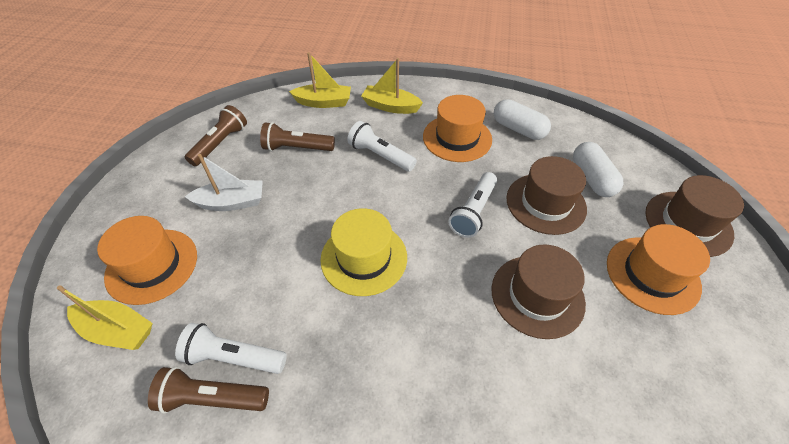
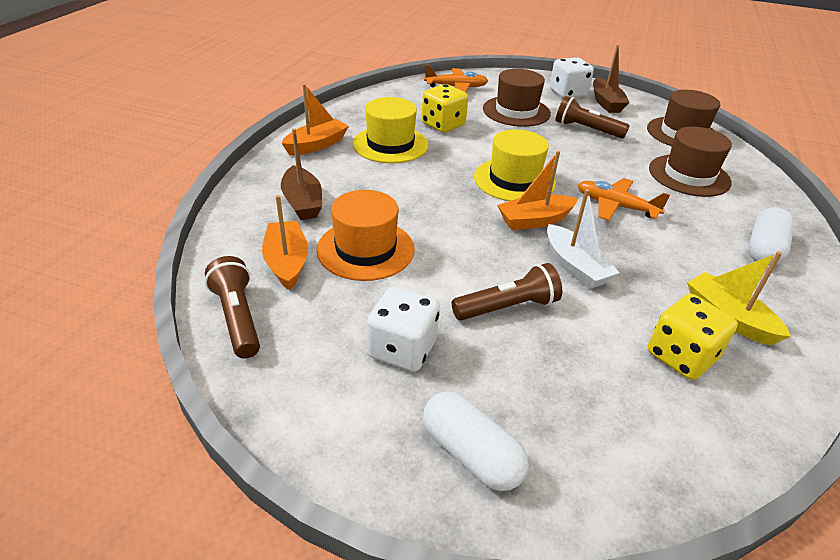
brown boat: none = 0 -> [281,128,322,220] [593,45,630,113] = 2
orange boat: none = 0 -> [262,195,308,290] [282,84,349,155] [497,151,578,230] = 3
orange hat: [97,216,197,305] [423,95,492,162] [607,224,710,315] = 3 -> [317,190,415,281] = 1
orange plane: none = 0 -> [424,65,488,92] [578,178,670,221] = 2
white dice: none = 0 -> [367,287,440,372] [550,57,594,98] = 2
white flashlight: [175,323,287,374] [347,121,417,172] [448,172,497,238] = 3 -> none = 0
yellow boat: [57,285,153,350] [289,52,351,108] [361,58,423,114] = 3 -> [687,251,791,346] = 1
yellow dice: none = 0 -> [422,84,468,133] [648,294,738,380] = 2
yellow hat: [320,208,407,296] = 1 -> [352,97,428,163] [474,129,556,201] = 2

● ● ●

Your goal:
Across the whole listing above, find every line with the string "boat" and copy it.

Answer for the task:
brown boat: none = 0 -> [281,128,322,220] [593,45,630,113] = 2
orange boat: none = 0 -> [262,195,308,290] [282,84,349,155] [497,151,578,230] = 3
yellow boat: [57,285,153,350] [289,52,351,108] [361,58,423,114] = 3 -> [687,251,791,346] = 1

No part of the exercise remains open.